━━━ INPUT RECORDS ━━━

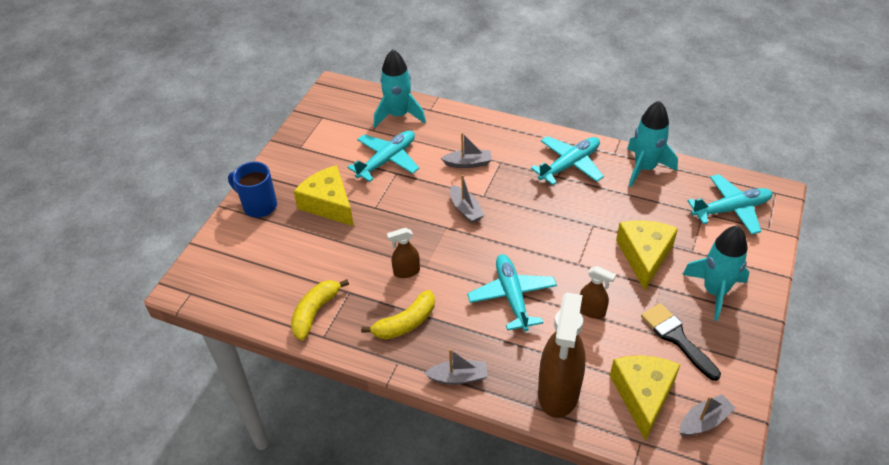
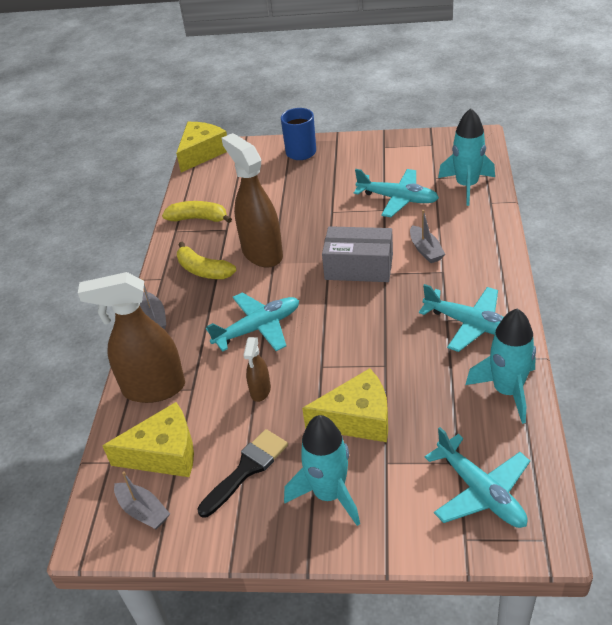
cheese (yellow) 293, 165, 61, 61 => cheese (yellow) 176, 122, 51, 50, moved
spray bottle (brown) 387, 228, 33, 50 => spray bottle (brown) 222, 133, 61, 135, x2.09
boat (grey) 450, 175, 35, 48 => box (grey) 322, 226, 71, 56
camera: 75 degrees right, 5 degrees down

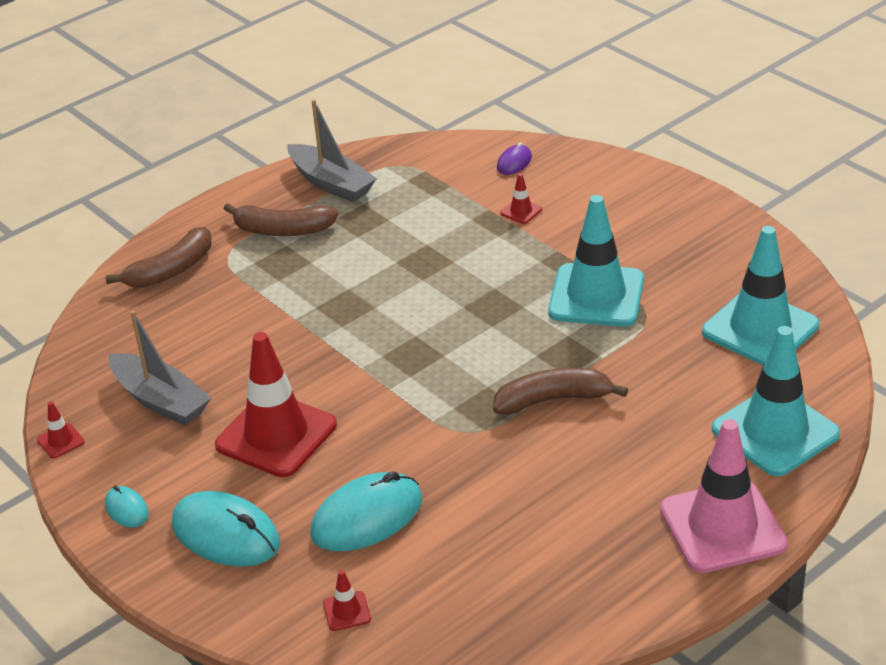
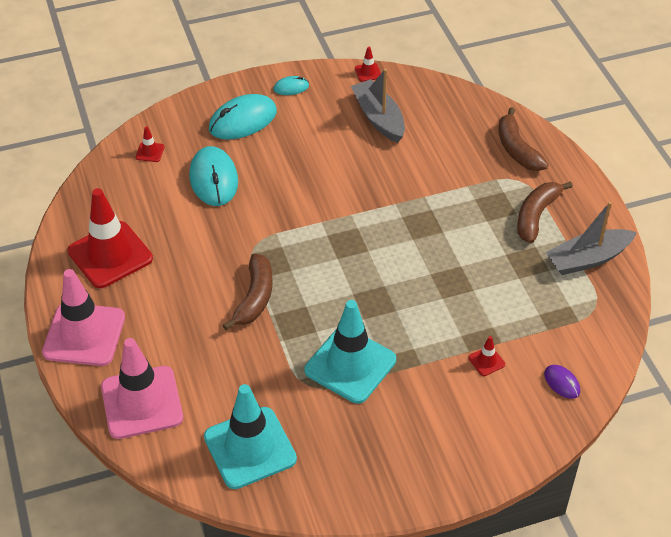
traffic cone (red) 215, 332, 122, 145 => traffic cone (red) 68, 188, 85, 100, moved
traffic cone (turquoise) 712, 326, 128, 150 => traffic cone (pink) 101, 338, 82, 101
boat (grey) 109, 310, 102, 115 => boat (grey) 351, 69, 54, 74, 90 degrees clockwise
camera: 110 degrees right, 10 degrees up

━━━

**PROBLEM TO WORK ON:** Show the lines above with "camera".

**EXERCISE RESULT:**
camera: 75 degrees right, 5 degrees down
camera: 110 degrees right, 10 degrees up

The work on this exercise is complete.